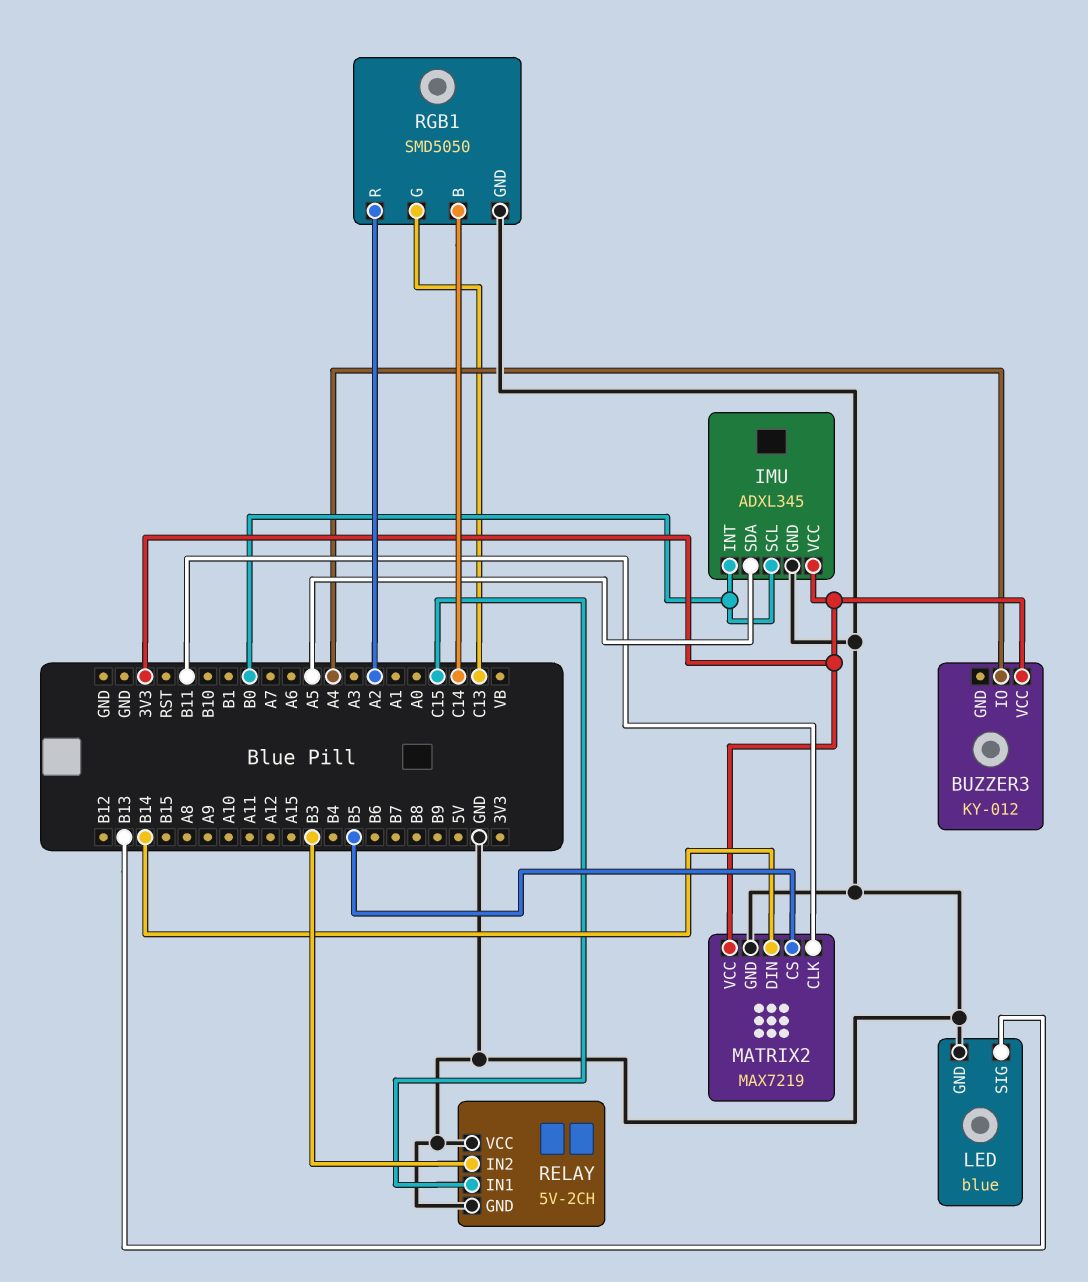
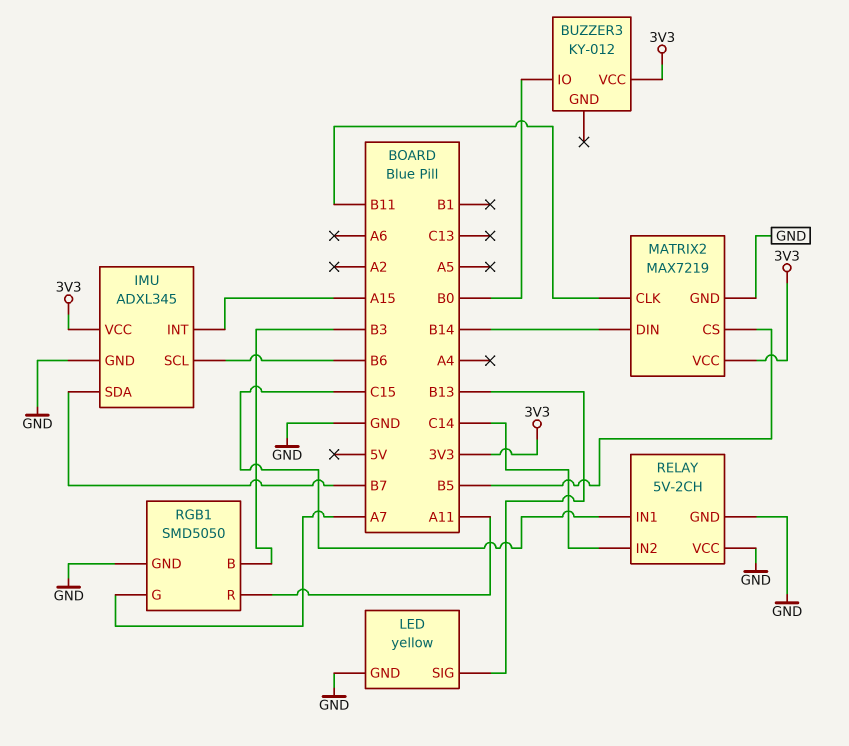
BUZZER3 pin IO: A4 -> B0
IMU pin INT: B0 -> A15
IMU pin SCL: B0 -> B6
IMU pin SDA: A5 -> B7
LED: blue -> yellow
RELAY pin IN2: B3 -> C14
RGB1 pin B: C14 -> B3
RGB1 pin G: C13 -> A7
RGB1 pin R: A2 -> A11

_ _ _

— What to work on —
Only the text of the records belongs in your answer, copied exactly as it appears above.

— Response —
BUZZER3 pin IO: A4 -> B0
IMU pin INT: B0 -> A15
IMU pin SCL: B0 -> B6
IMU pin SDA: A5 -> B7
LED: blue -> yellow
RELAY pin IN2: B3 -> C14
RGB1 pin B: C14 -> B3
RGB1 pin G: C13 -> A7
RGB1 pin R: A2 -> A11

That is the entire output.